## [WORK INSTRUCTION]
Print, exactly and without pictures, the lines from the one where "D4: zener (A" appears down to the end of the entries.

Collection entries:
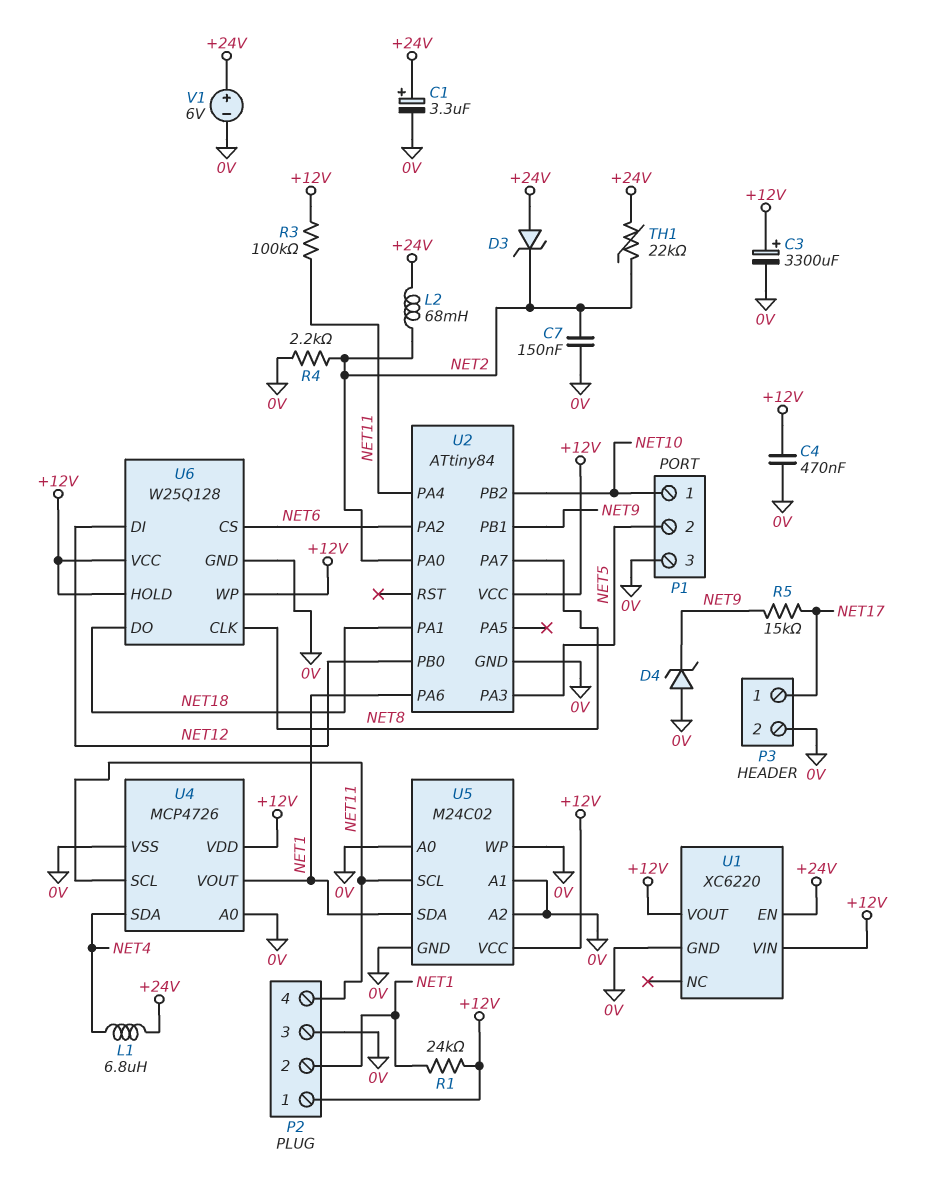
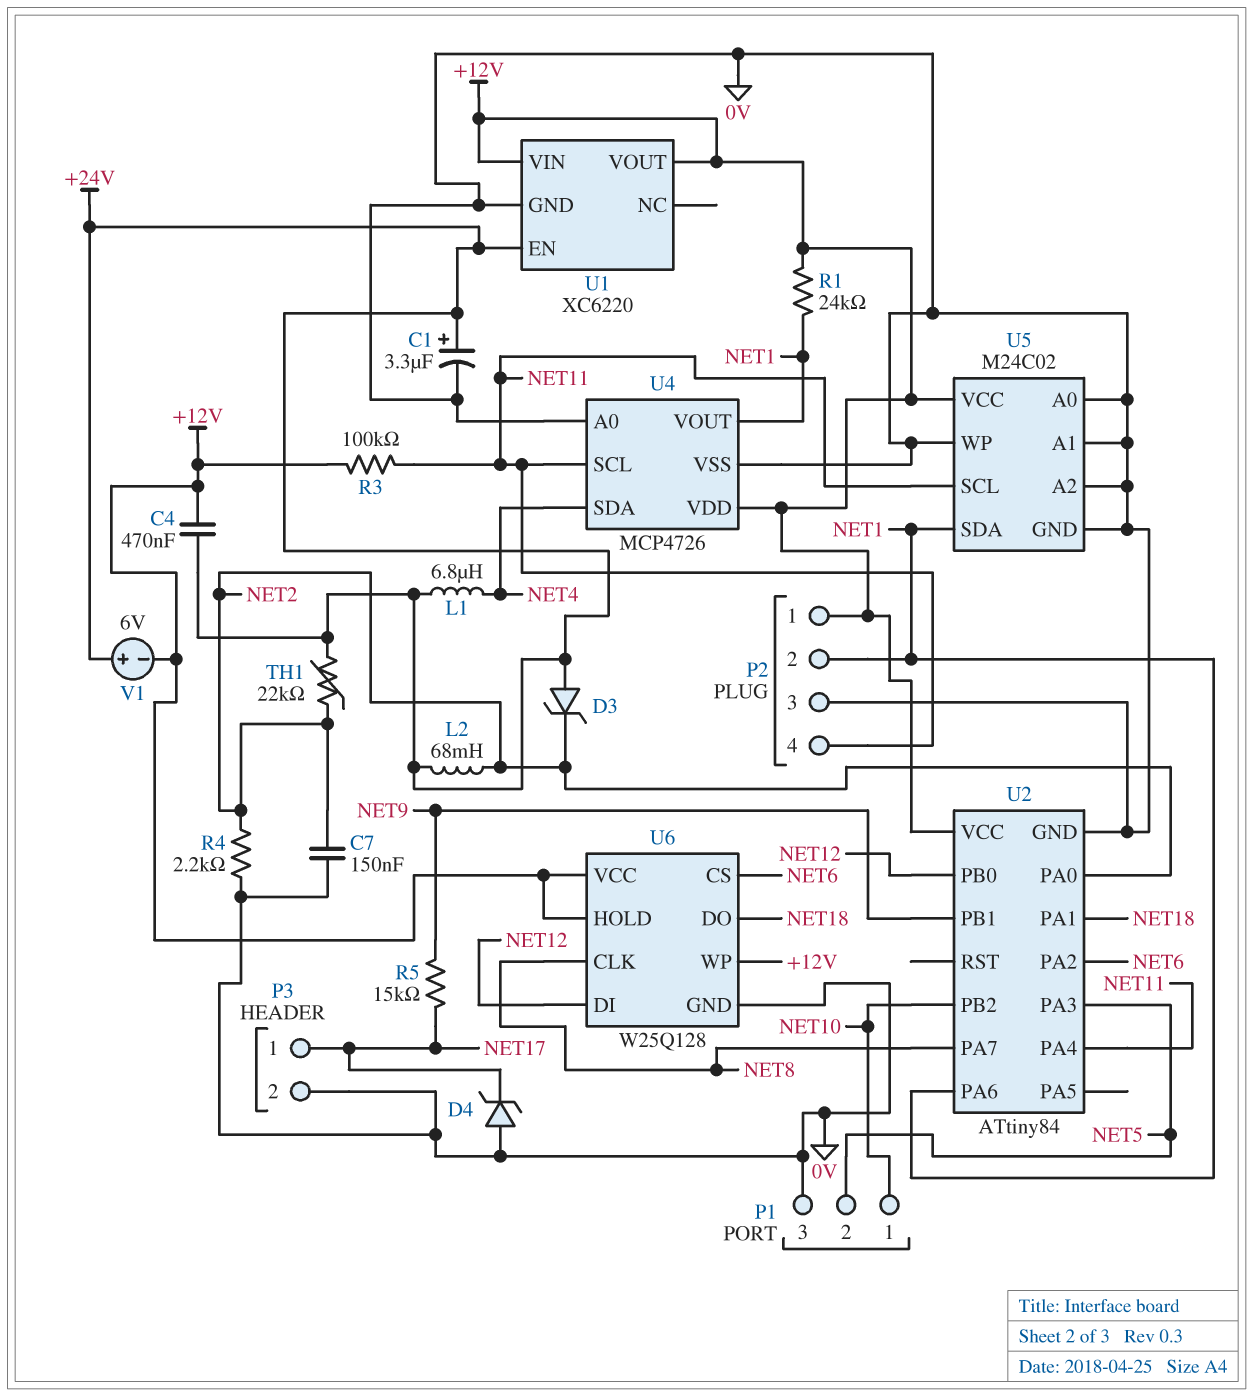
C3: 3300uF (plus +12V, minus 0V) -> none
C4: 470nF (+12V, 0V) -> 470nF (+12V, +24V)
D4: zener (A 0V, K NET9) -> zener (A 0V, K NET17)
V1: 6V (plus +24V, minus 0V) -> 6V (plus +24V, minus +12V)

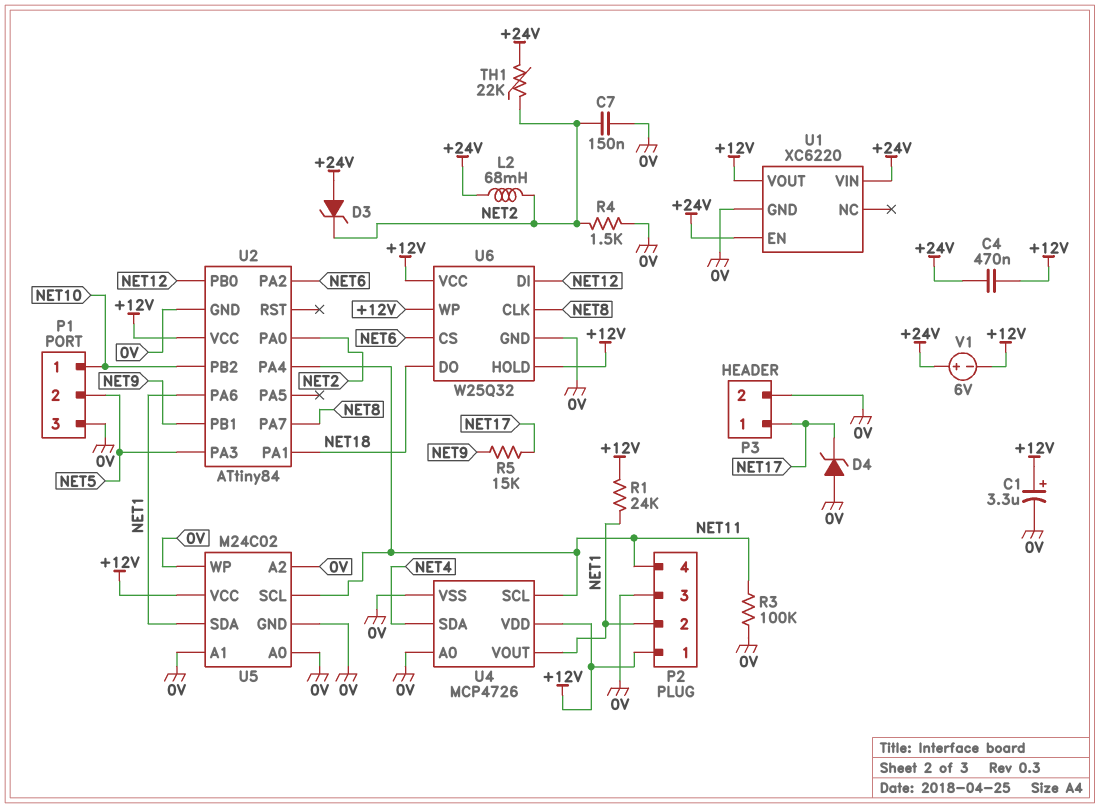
C1: 3.3uF (plus +24V, minus 0V) -> 3.3uF (plus +12V, minus 0V)
L1: 6.8uH (+24V, NET4) -> none
R3: 100k (+12V, NET11) -> 100k (0V, NET11)
R4: 2.2k (0V, NET2) -> 1.5k (0V, NET2)
U1 pin VIN: +12V -> +24V
U6: W25Q128 -> W25Q32

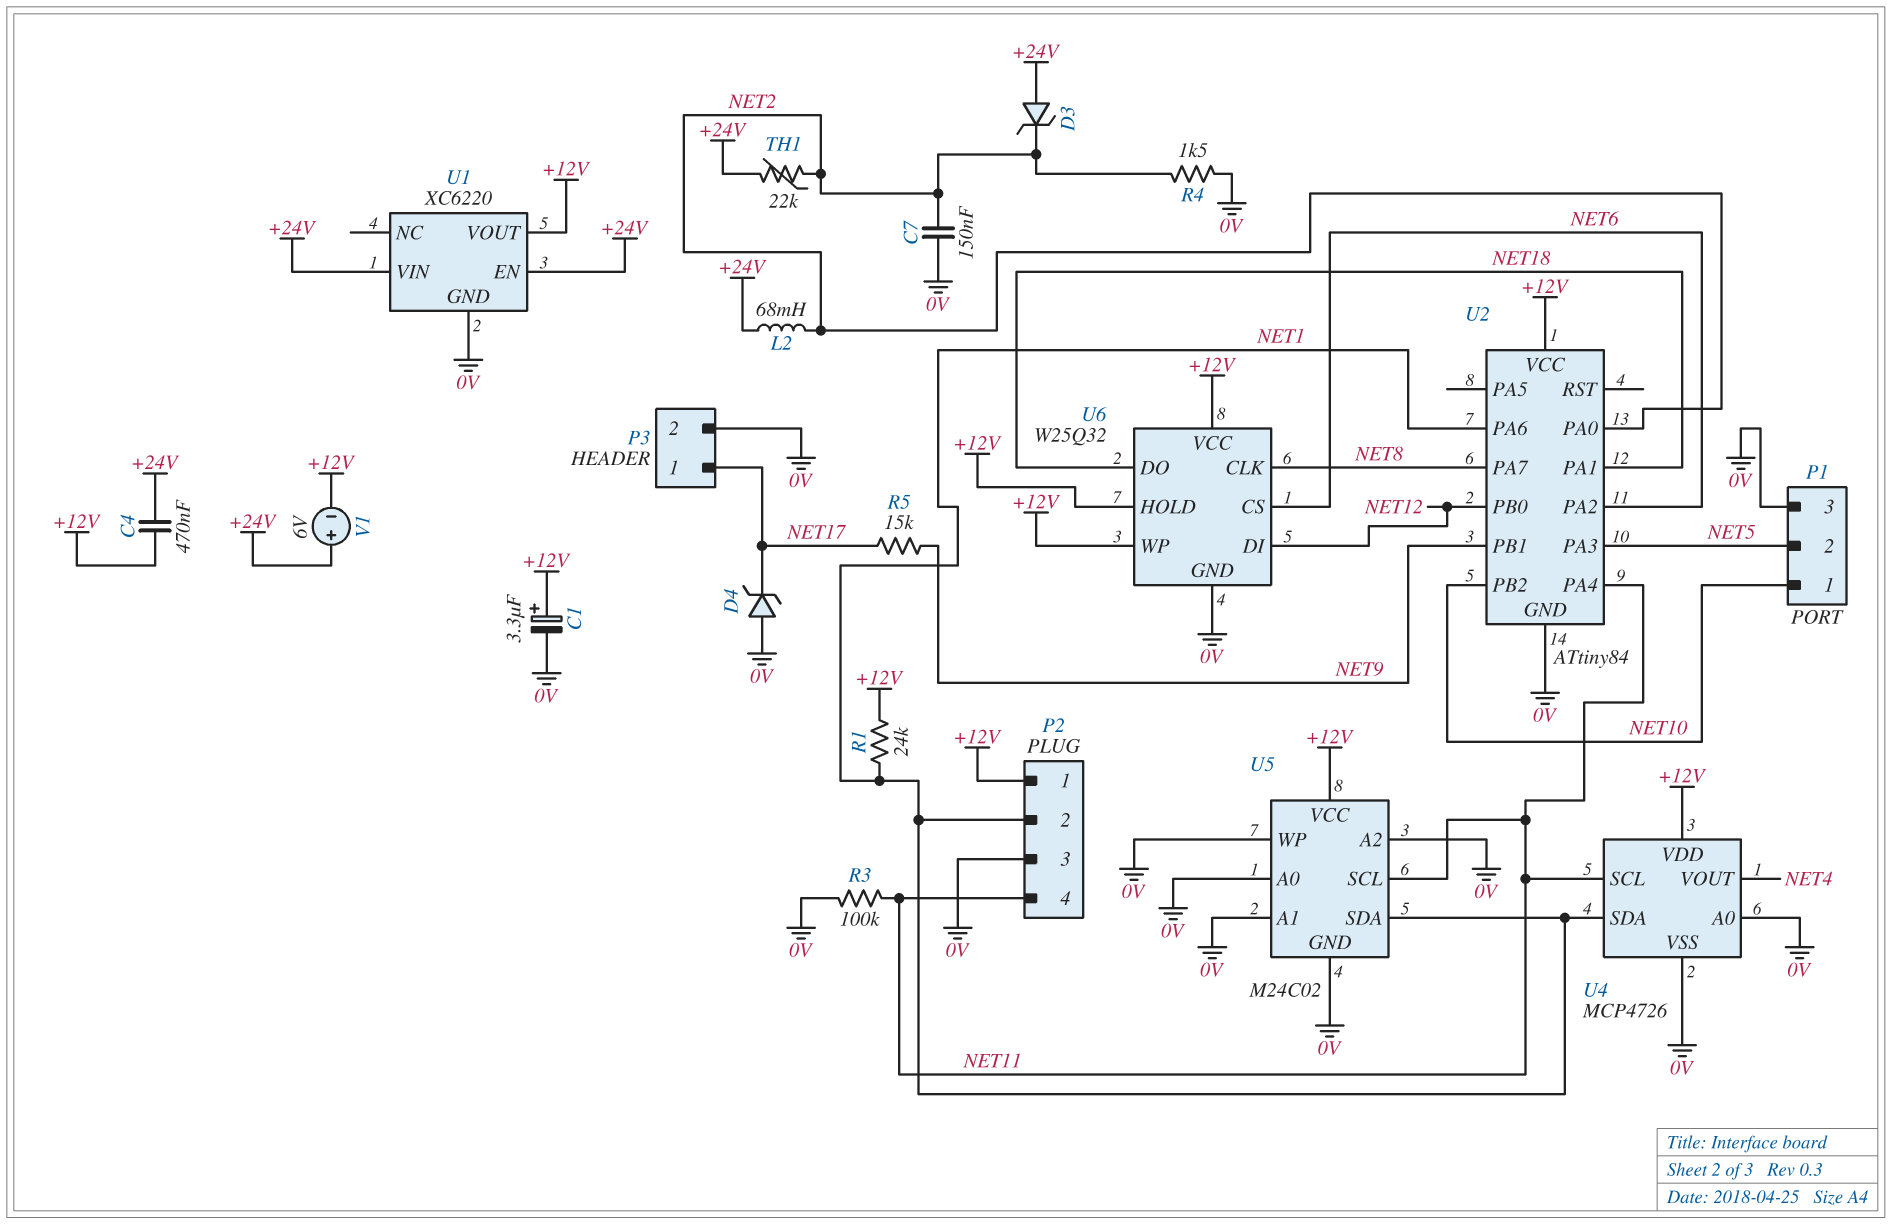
U4 pin SDA: NET4 -> NET1
U4 pin VOUT: NET1 -> NET4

## [RESPONSE TO THIS TASK]
D4: zener (A 0V, K NET9) -> zener (A 0V, K NET17)
V1: 6V (plus +24V, minus 0V) -> 6V (plus +24V, minus +12V)

C1: 3.3uF (plus +24V, minus 0V) -> 3.3uF (plus +12V, minus 0V)
L1: 6.8uH (+24V, NET4) -> none
R3: 100k (+12V, NET11) -> 100k (0V, NET11)
R4: 2.2k (0V, NET2) -> 1.5k (0V, NET2)
U1 pin VIN: +12V -> +24V
U6: W25Q128 -> W25Q32

U4 pin SDA: NET4 -> NET1
U4 pin VOUT: NET1 -> NET4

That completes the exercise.